==== DATA SECTION
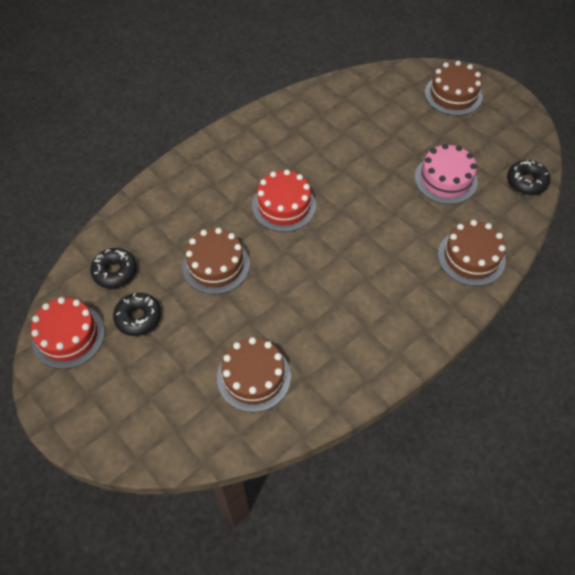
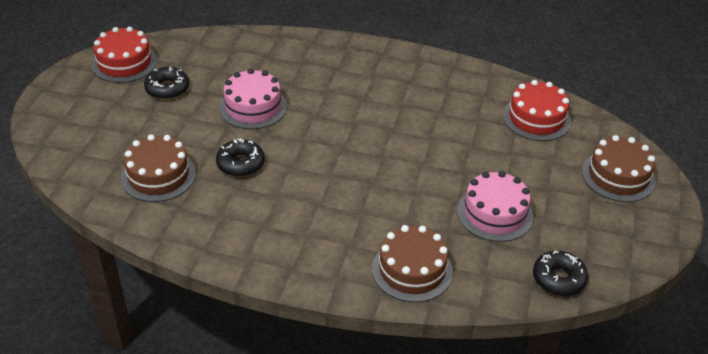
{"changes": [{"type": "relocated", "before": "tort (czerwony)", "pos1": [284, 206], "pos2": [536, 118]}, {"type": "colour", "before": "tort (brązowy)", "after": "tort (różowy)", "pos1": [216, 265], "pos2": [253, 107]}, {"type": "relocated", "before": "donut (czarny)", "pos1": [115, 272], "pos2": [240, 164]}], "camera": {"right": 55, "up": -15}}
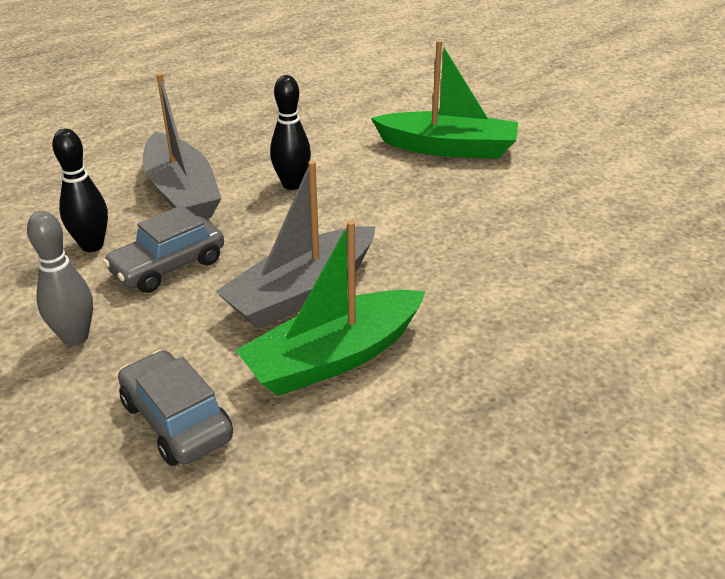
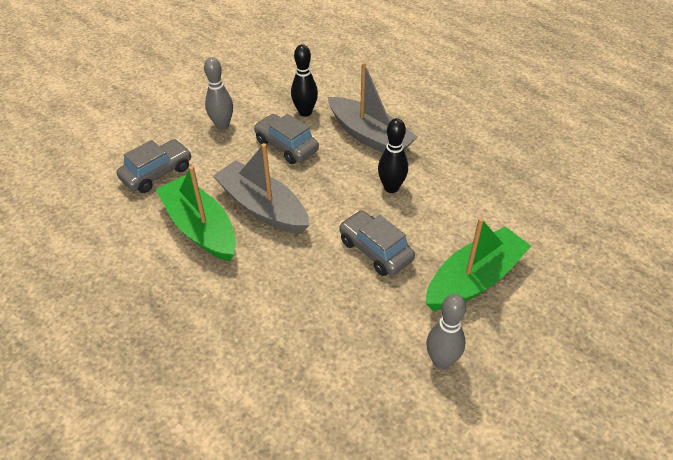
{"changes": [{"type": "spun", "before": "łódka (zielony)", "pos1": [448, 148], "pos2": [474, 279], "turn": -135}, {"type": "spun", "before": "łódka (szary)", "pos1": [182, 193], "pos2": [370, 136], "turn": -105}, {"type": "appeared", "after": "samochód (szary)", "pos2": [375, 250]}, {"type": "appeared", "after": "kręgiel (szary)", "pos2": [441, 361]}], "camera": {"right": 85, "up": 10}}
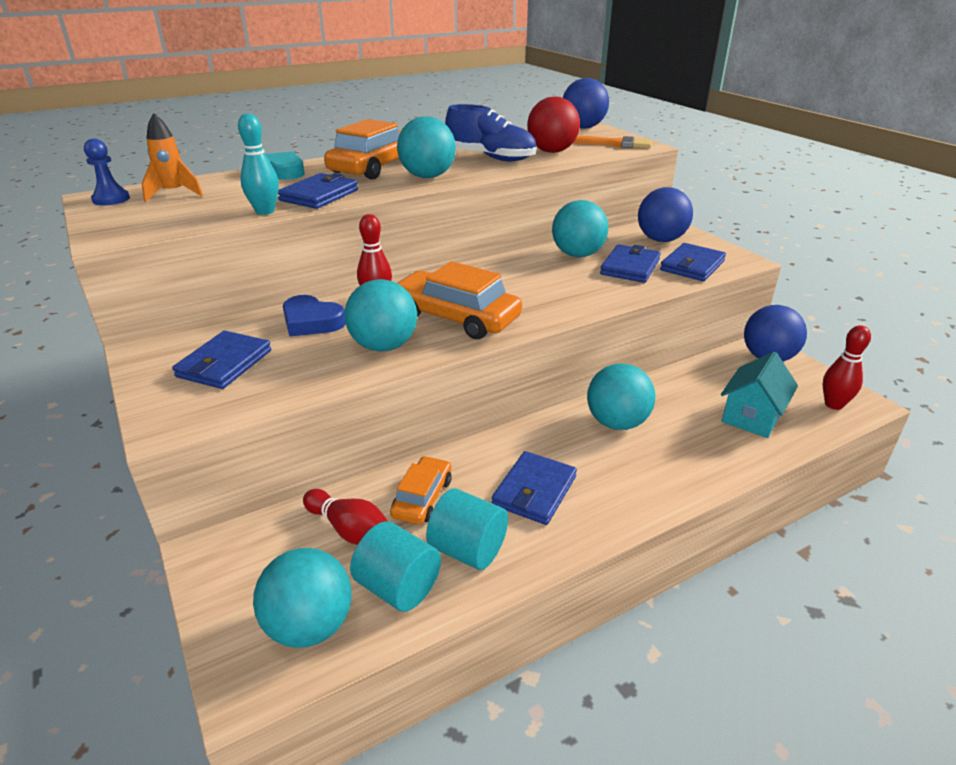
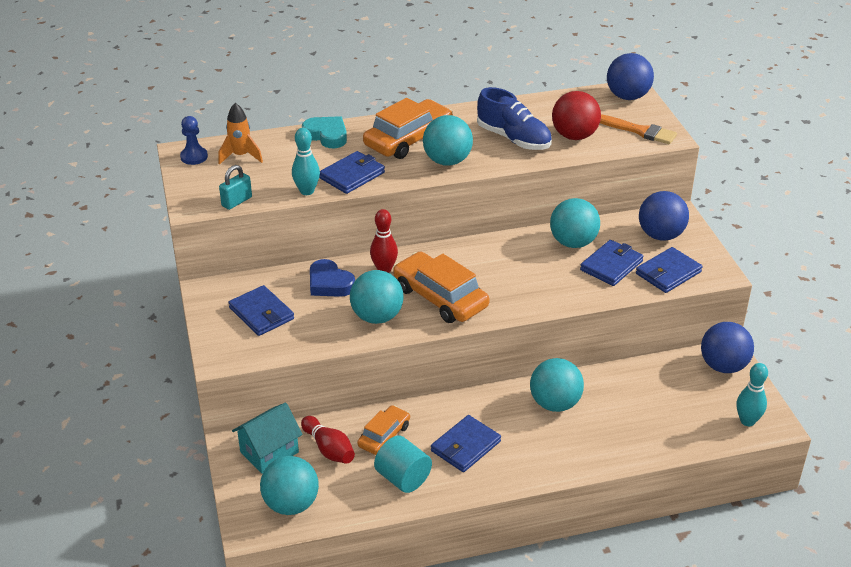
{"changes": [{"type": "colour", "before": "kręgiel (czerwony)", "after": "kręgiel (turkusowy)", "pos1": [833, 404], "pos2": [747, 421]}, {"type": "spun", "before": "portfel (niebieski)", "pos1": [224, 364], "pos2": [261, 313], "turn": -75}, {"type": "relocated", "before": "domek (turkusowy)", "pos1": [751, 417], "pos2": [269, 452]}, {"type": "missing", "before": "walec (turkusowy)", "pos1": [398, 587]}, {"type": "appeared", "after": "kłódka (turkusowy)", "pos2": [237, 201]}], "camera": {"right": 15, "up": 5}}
========
# [EXERCISE BRIEF]
Lines containing the string "turn" above: how many are there? Answer with the number only.

# [SOLUTION]
2